Goal of the exercise: Look through the data below and output, unchanged, every line from the one holding "C3: 68nF (GND, VA) -> 68nF (VA, VRAW)" through the one holding "U1 pin SCL: VA -> N_17", inclusive. Skip the pictures.

**** Task inputs ****

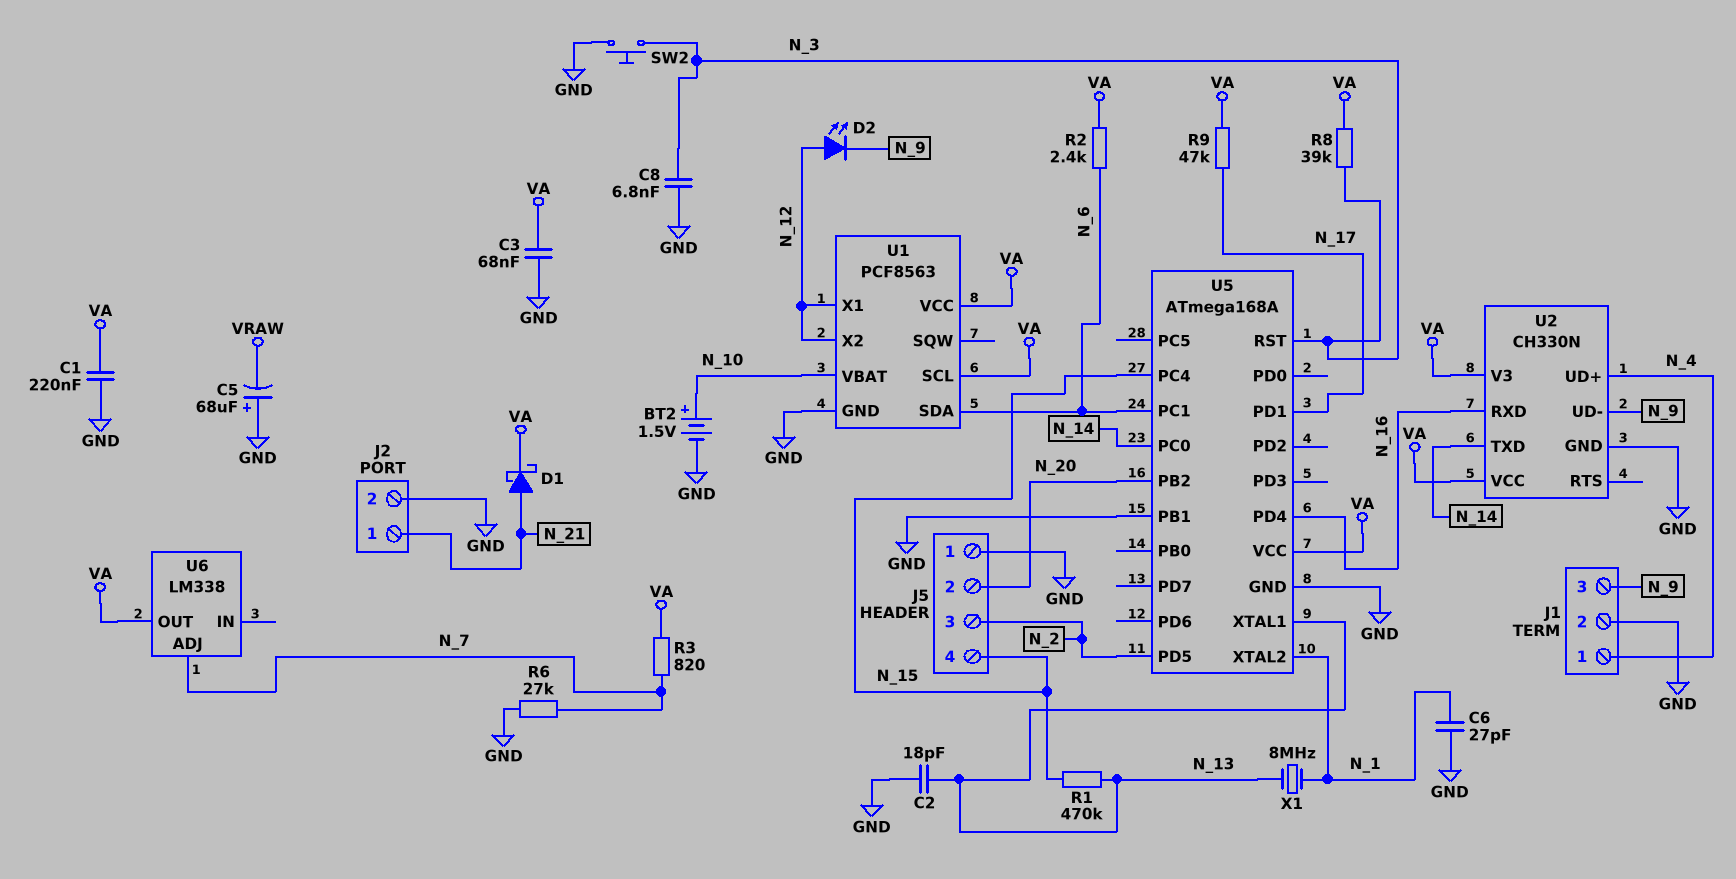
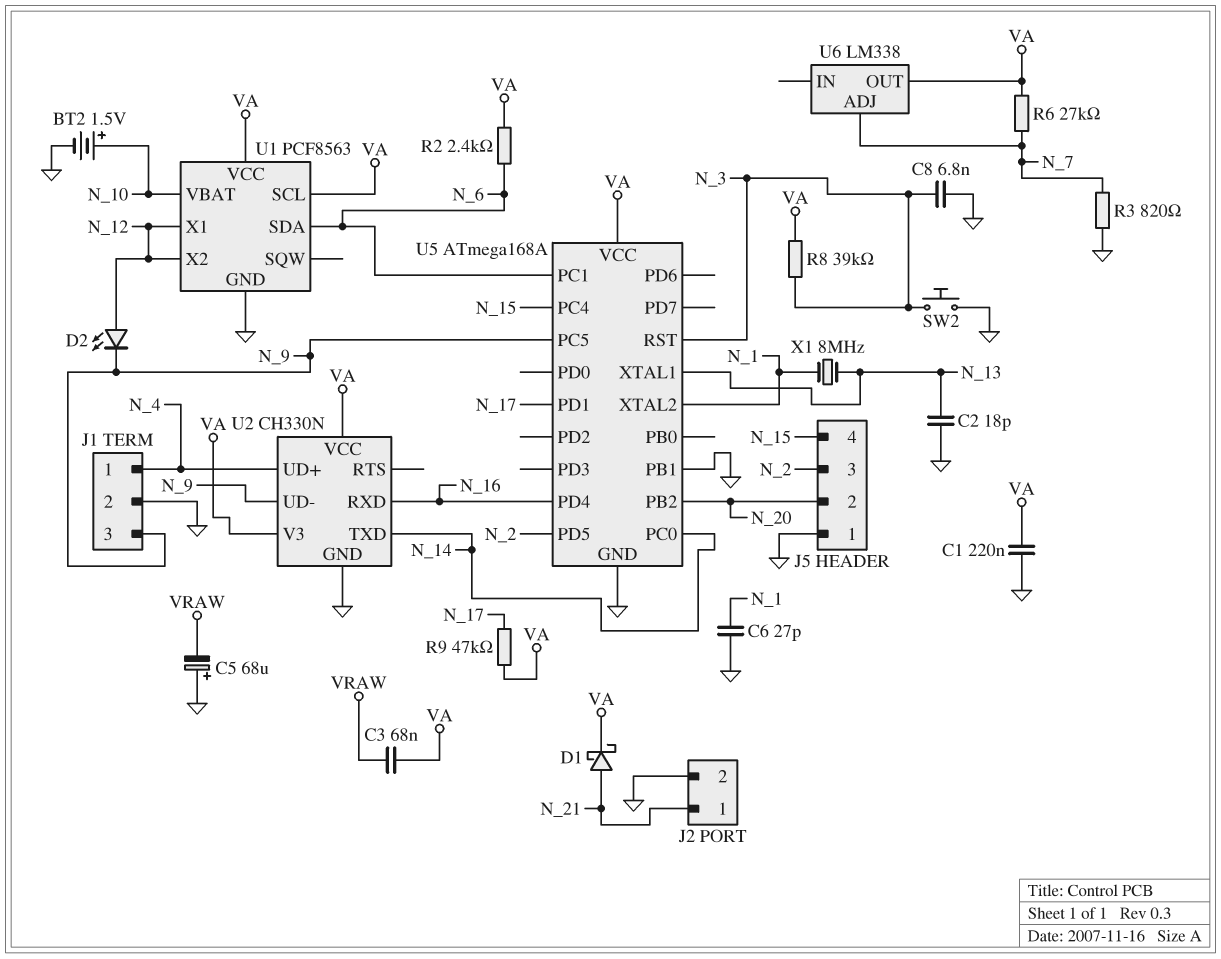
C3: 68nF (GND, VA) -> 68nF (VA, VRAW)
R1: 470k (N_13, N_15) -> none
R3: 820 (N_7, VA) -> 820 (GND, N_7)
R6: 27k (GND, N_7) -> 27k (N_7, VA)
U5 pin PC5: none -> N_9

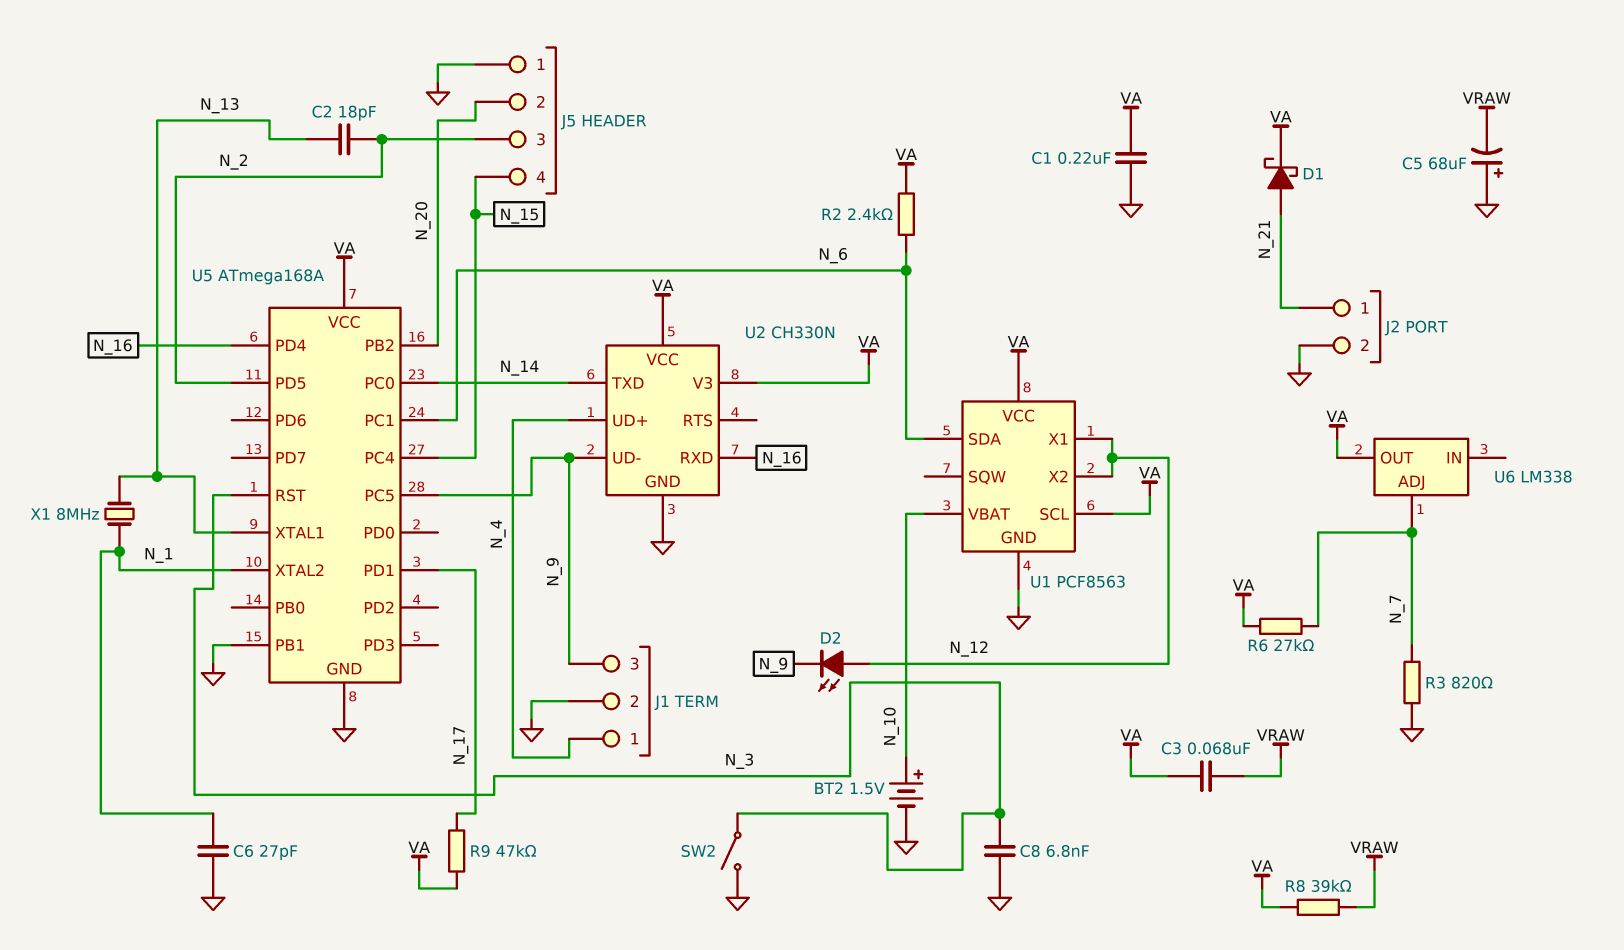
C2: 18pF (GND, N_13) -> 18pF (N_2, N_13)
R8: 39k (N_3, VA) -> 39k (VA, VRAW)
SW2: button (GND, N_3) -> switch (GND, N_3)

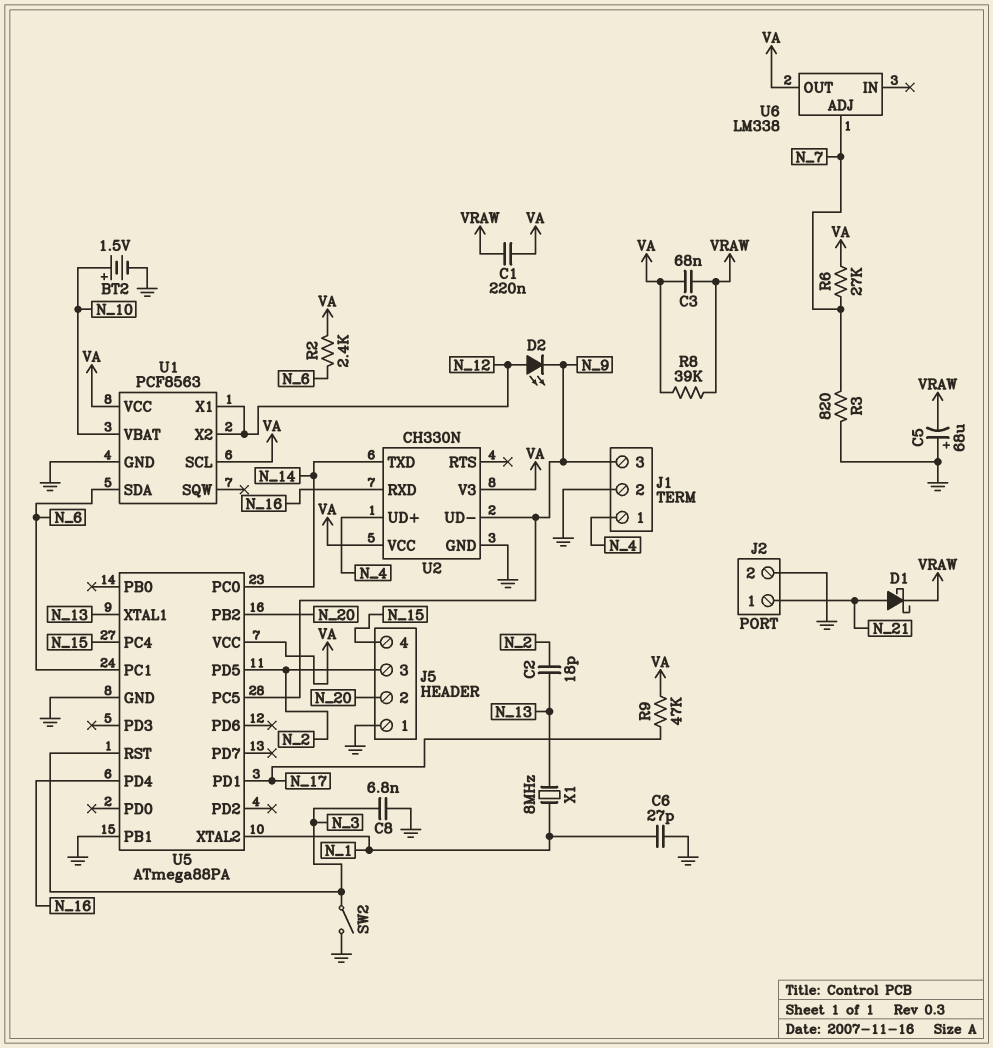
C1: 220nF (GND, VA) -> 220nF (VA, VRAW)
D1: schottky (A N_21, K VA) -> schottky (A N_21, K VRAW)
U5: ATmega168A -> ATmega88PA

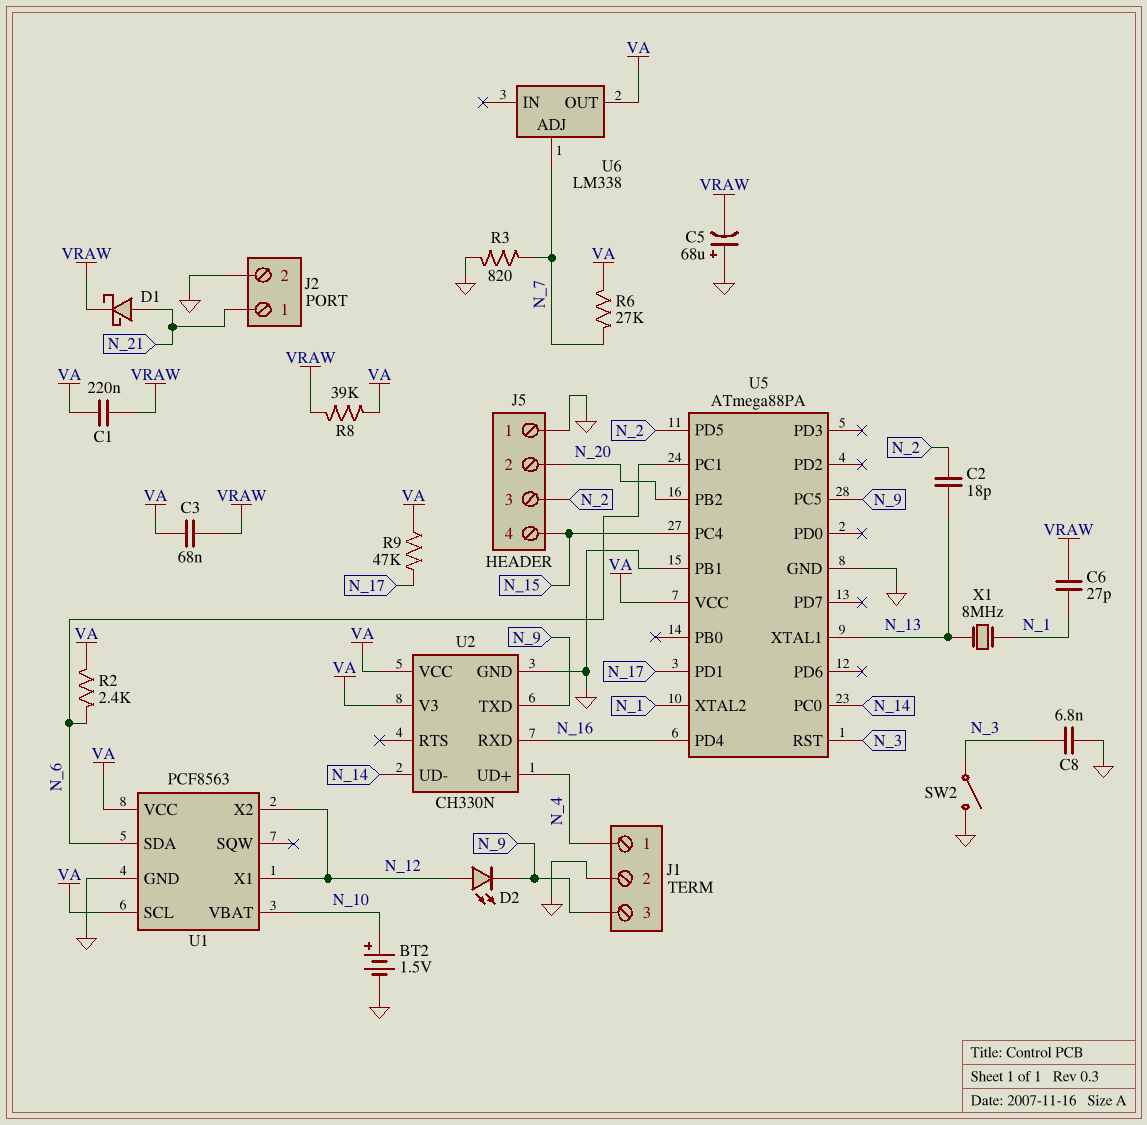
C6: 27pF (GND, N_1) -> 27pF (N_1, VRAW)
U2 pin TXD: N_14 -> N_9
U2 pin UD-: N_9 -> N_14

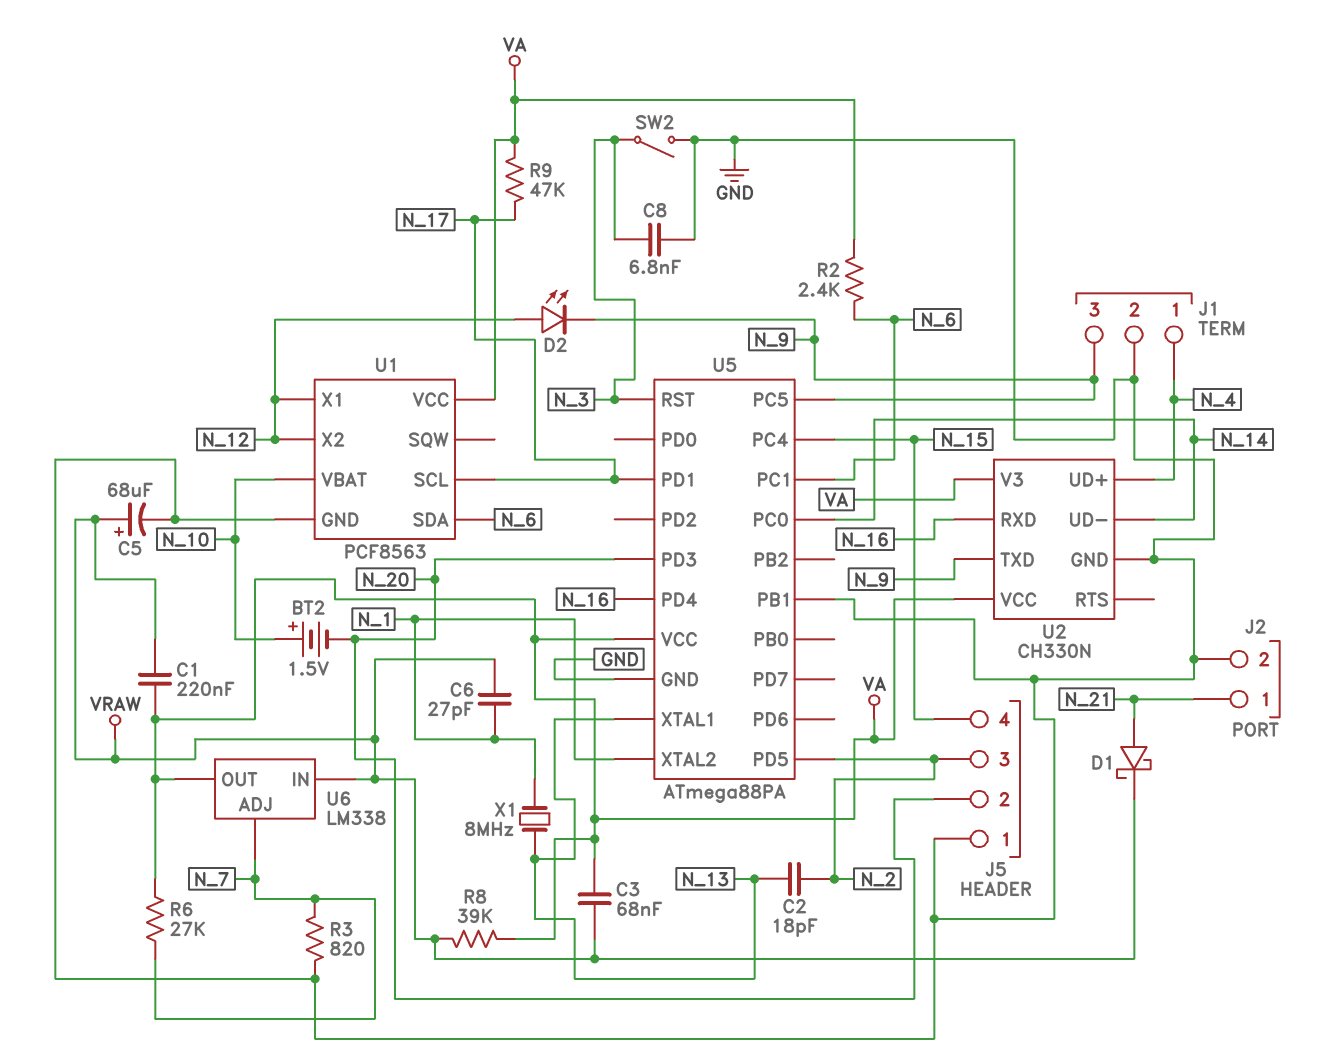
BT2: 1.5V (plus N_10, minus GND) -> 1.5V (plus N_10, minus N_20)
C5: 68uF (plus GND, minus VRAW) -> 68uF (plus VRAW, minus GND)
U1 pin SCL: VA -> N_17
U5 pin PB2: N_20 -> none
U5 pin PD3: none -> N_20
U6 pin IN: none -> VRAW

****
**** Task inputs ****

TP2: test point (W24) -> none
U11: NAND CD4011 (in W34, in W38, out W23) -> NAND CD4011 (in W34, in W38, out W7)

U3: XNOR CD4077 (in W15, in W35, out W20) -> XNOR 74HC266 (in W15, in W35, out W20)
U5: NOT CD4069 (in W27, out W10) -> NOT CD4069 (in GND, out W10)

****

Response for this exercise:
C3: 68nF (GND, VA) -> 68nF (VA, VRAW)
R1: 470k (N_13, N_15) -> none
R3: 820 (N_7, VA) -> 820 (GND, N_7)
R6: 27k (GND, N_7) -> 27k (N_7, VA)
U5 pin PC5: none -> N_9

C2: 18pF (GND, N_13) -> 18pF (N_2, N_13)
R8: 39k (N_3, VA) -> 39k (VA, VRAW)
SW2: button (GND, N_3) -> switch (GND, N_3)

C1: 220nF (GND, VA) -> 220nF (VA, VRAW)
D1: schottky (A N_21, K VA) -> schottky (A N_21, K VRAW)
U5: ATmega168A -> ATmega88PA

C6: 27pF (GND, N_1) -> 27pF (N_1, VRAW)
U2 pin TXD: N_14 -> N_9
U2 pin UD-: N_9 -> N_14

BT2: 1.5V (plus N_10, minus GND) -> 1.5V (plus N_10, minus N_20)
C5: 68uF (plus GND, minus VRAW) -> 68uF (plus VRAW, minus GND)
U1 pin SCL: VA -> N_17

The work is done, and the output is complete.